Exercise requirements » Lower down are entries containing pictures. Copy exactly, without those pictures, the lines from the line with "black arrow: moved 2 px left, 9 px up" through the line with "red star: moved".

Records from a data source
--- START ---

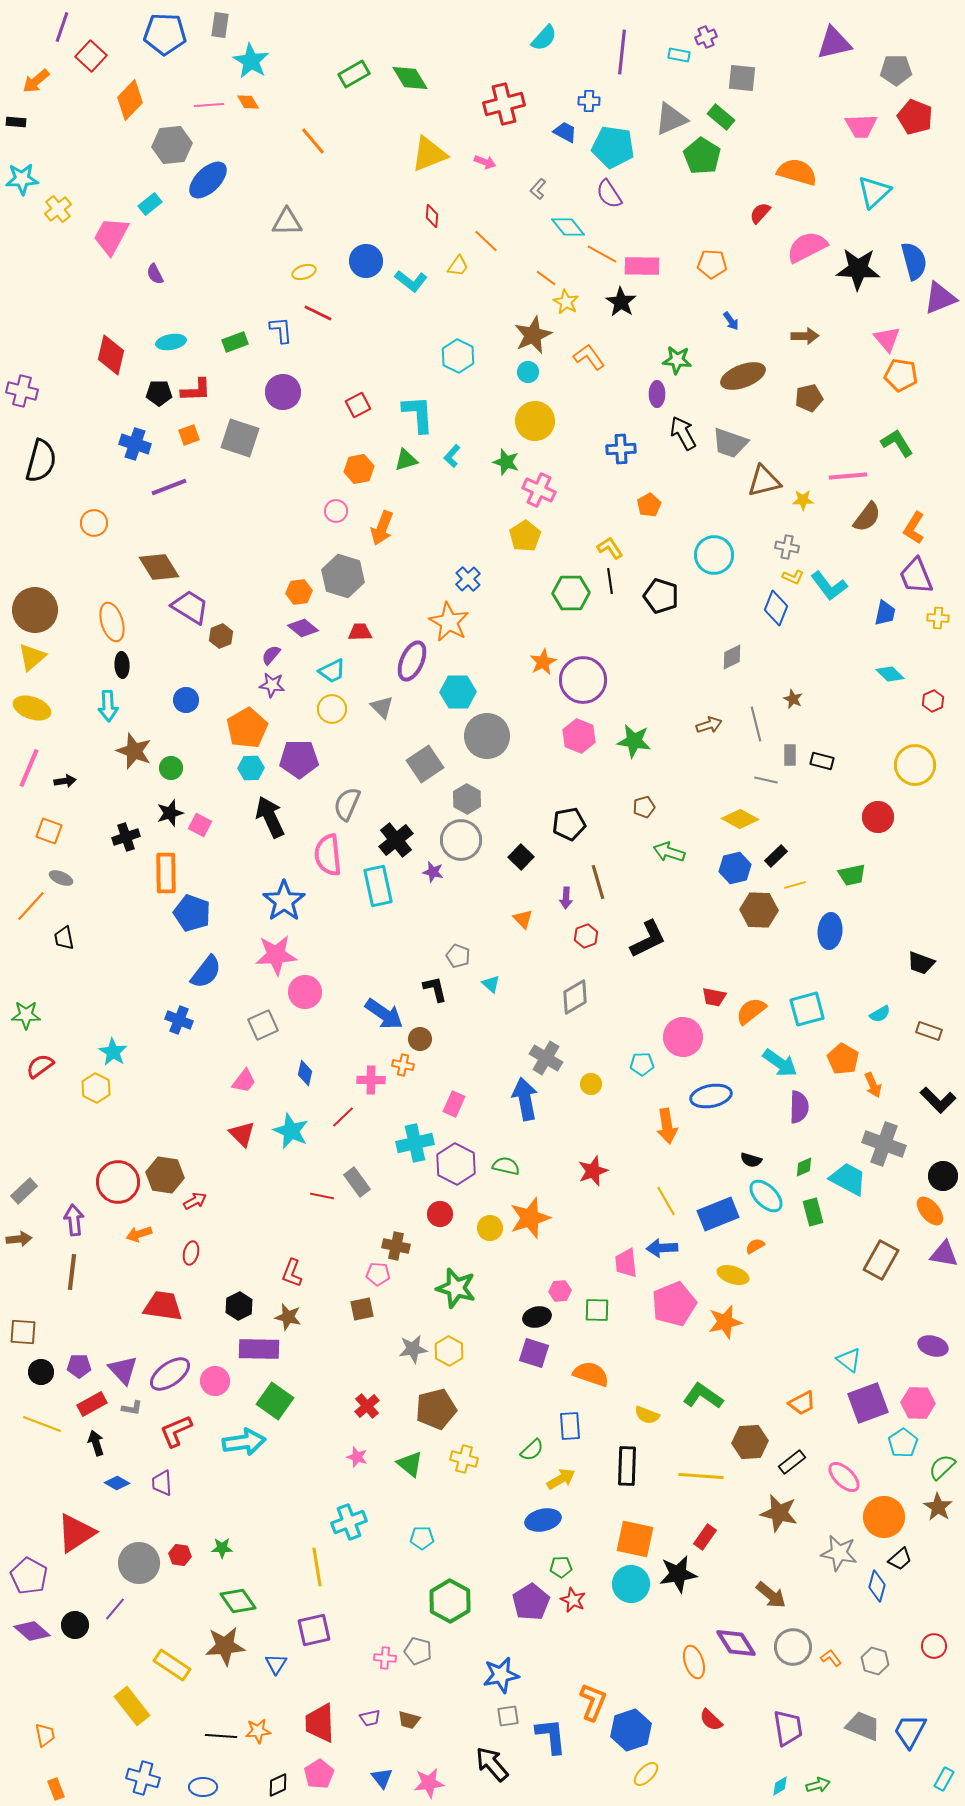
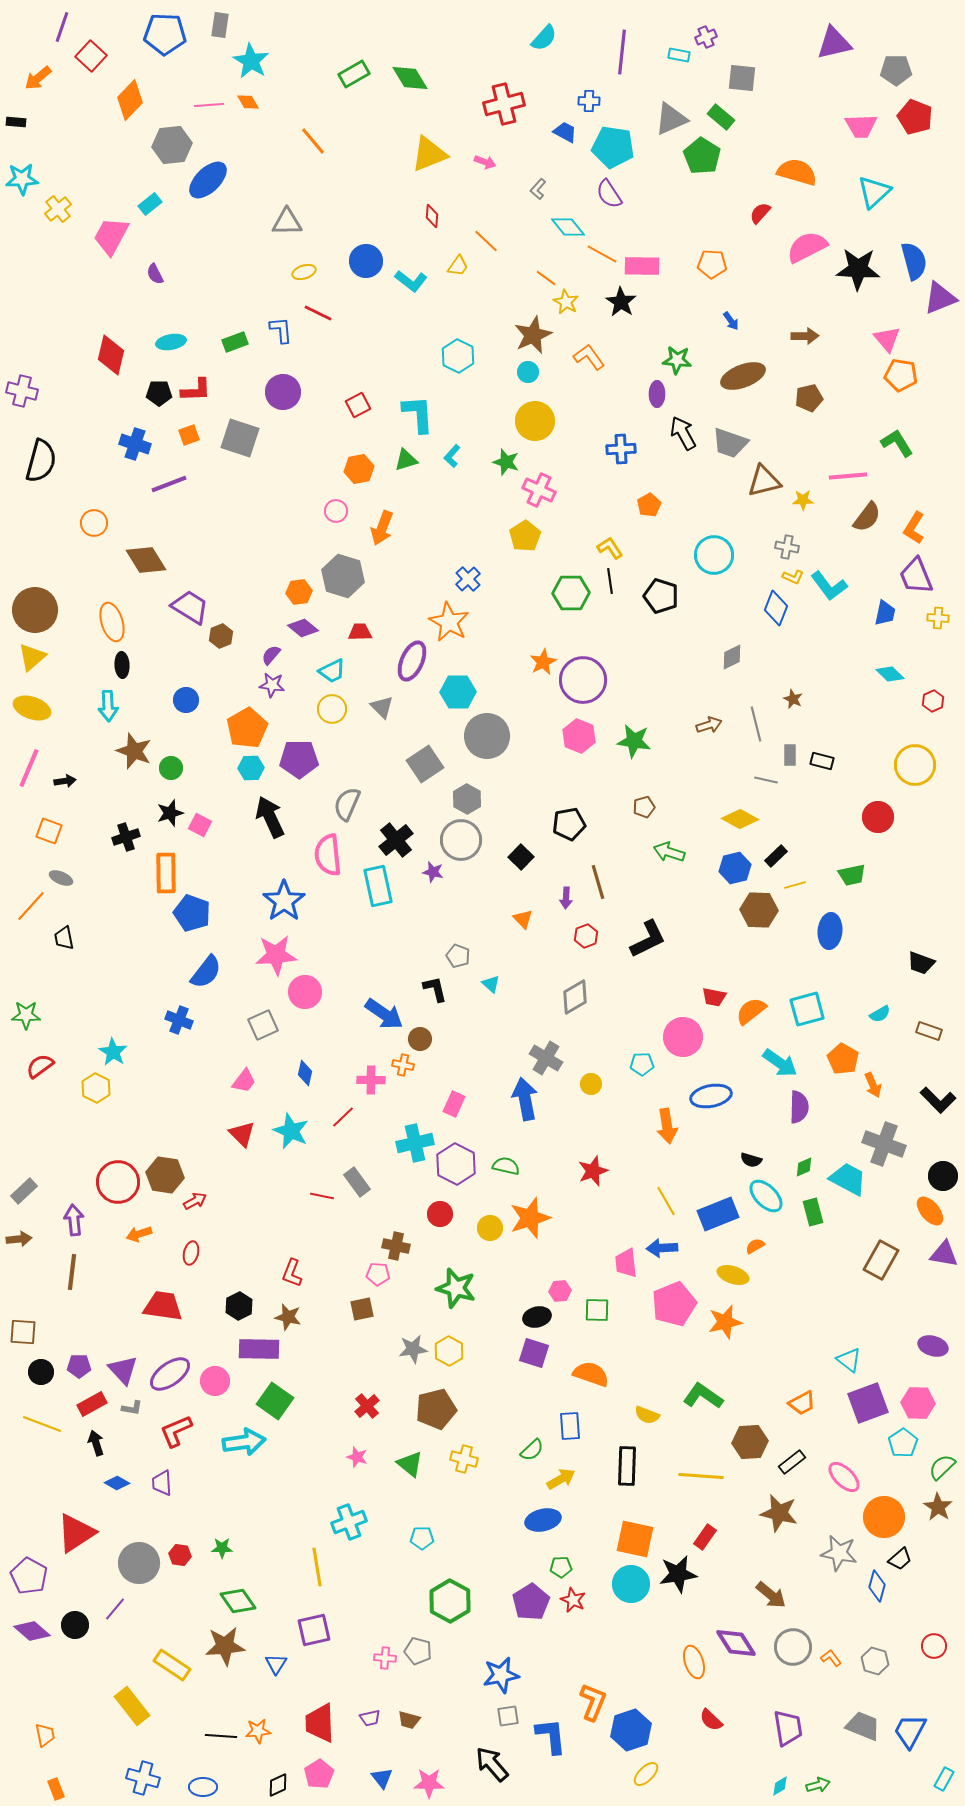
orange arrow at (36, 81): moved 2 px right, 3 px up
purple line at (169, 487): moved 3 px up
brown diamond at (159, 567): moved 13 px left, 7 px up
pink star at (429, 1783): rotated 8 degrees clockwise
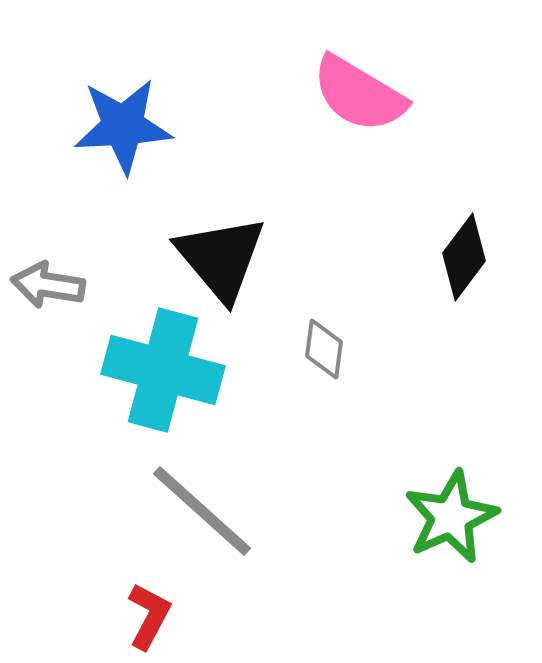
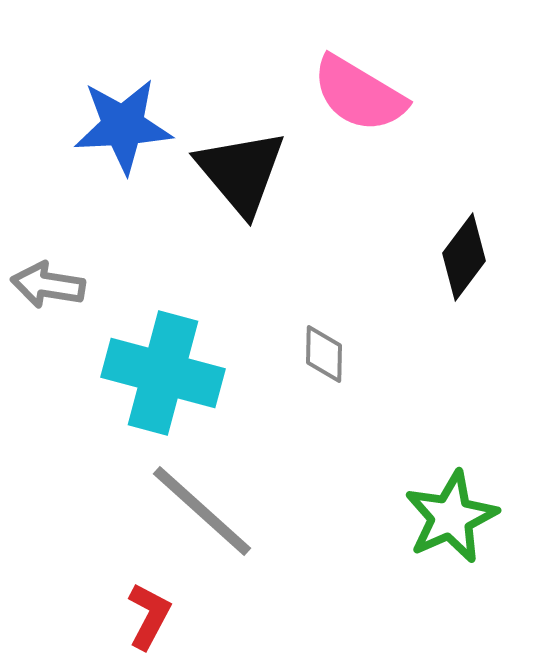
black triangle: moved 20 px right, 86 px up
gray diamond: moved 5 px down; rotated 6 degrees counterclockwise
cyan cross: moved 3 px down
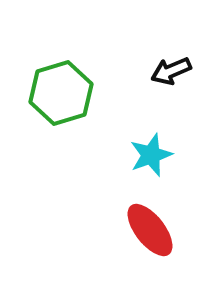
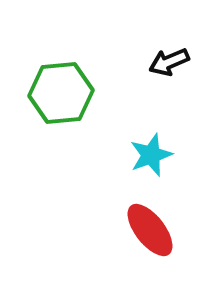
black arrow: moved 2 px left, 9 px up
green hexagon: rotated 12 degrees clockwise
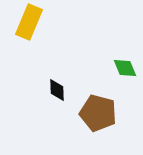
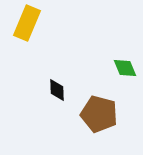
yellow rectangle: moved 2 px left, 1 px down
brown pentagon: moved 1 px right, 1 px down
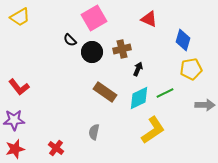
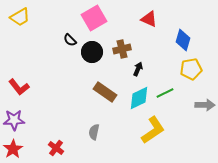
red star: moved 2 px left; rotated 18 degrees counterclockwise
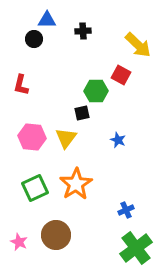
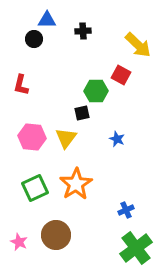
blue star: moved 1 px left, 1 px up
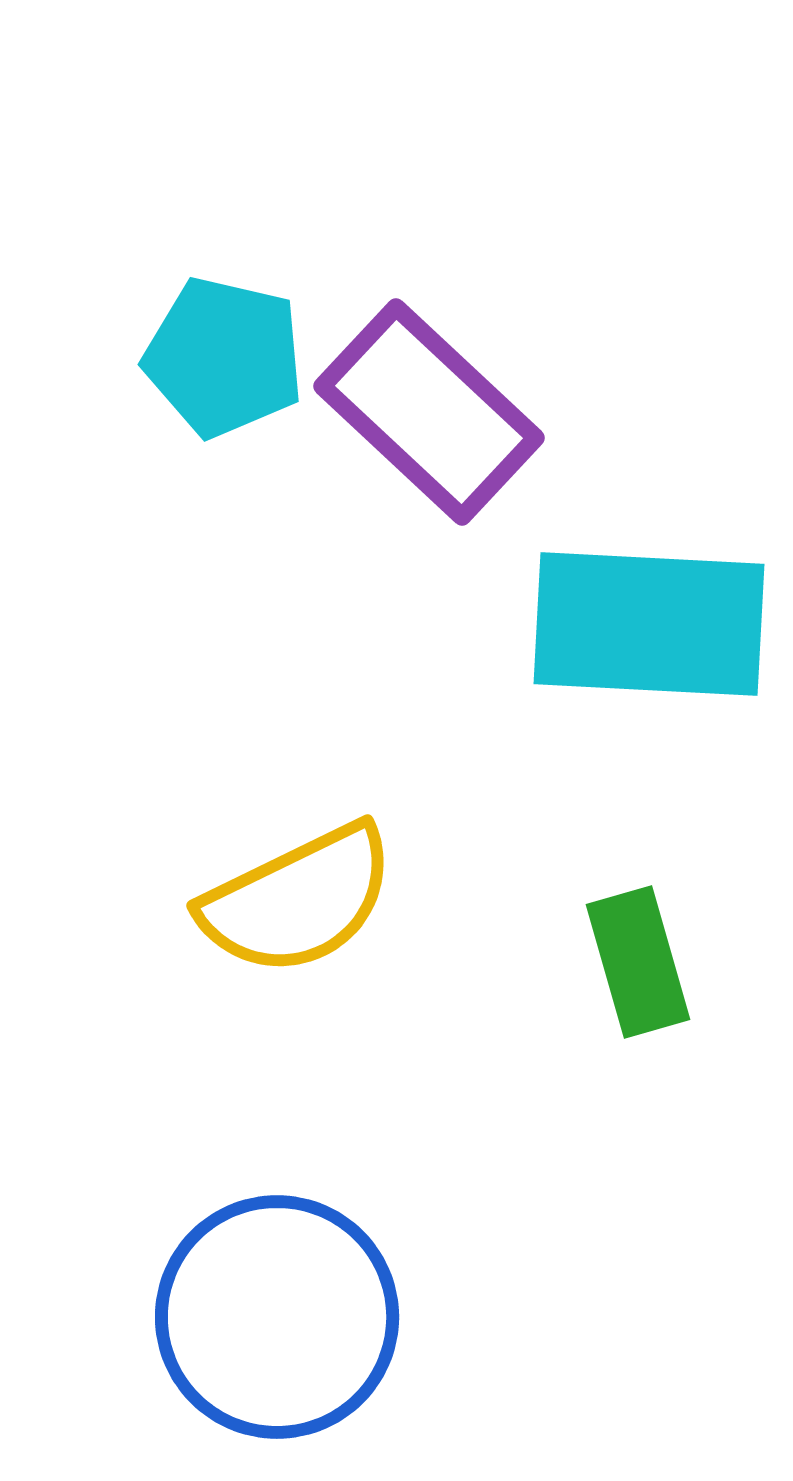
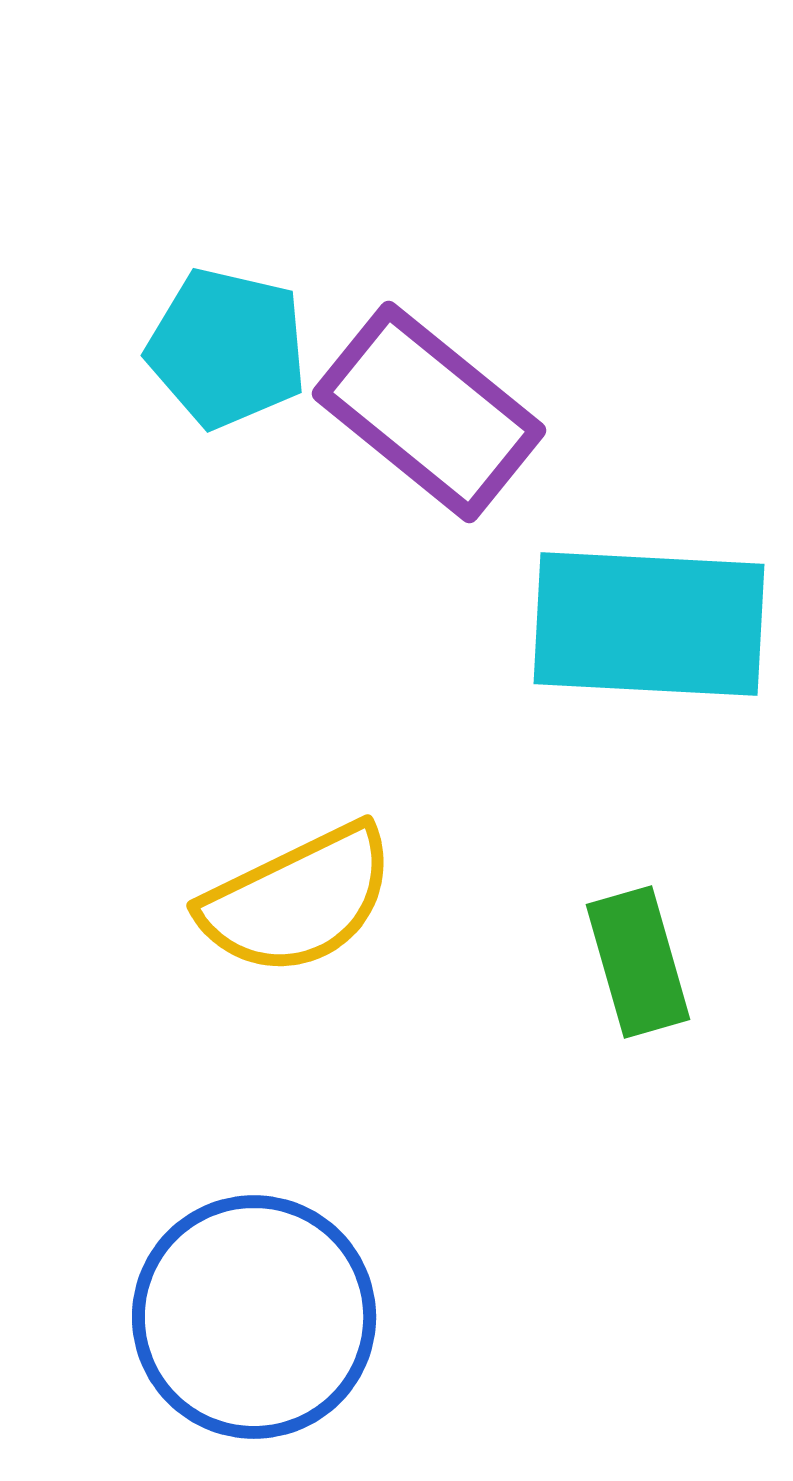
cyan pentagon: moved 3 px right, 9 px up
purple rectangle: rotated 4 degrees counterclockwise
blue circle: moved 23 px left
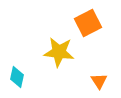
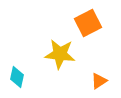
yellow star: moved 1 px right, 2 px down
orange triangle: rotated 30 degrees clockwise
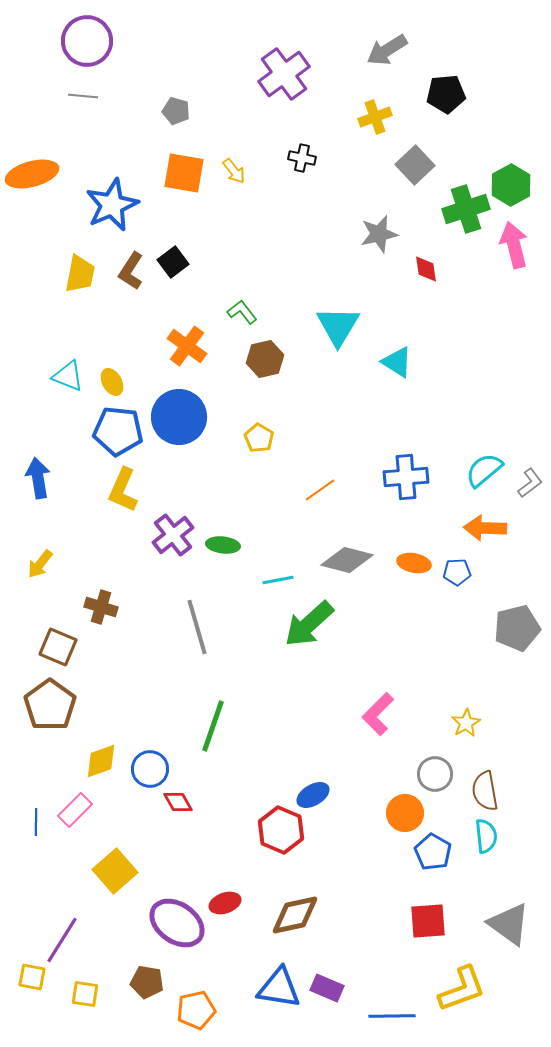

--- END ---

Your solution »
black arrow: moved 2 px left, 9 px up
green hexagon: rotated 12 degrees clockwise
yellow rectangle: moved 2 px left, 1 px down
brown pentagon: moved 1 px right, 1 px down
red star: moved 2 px left; rotated 18 degrees counterclockwise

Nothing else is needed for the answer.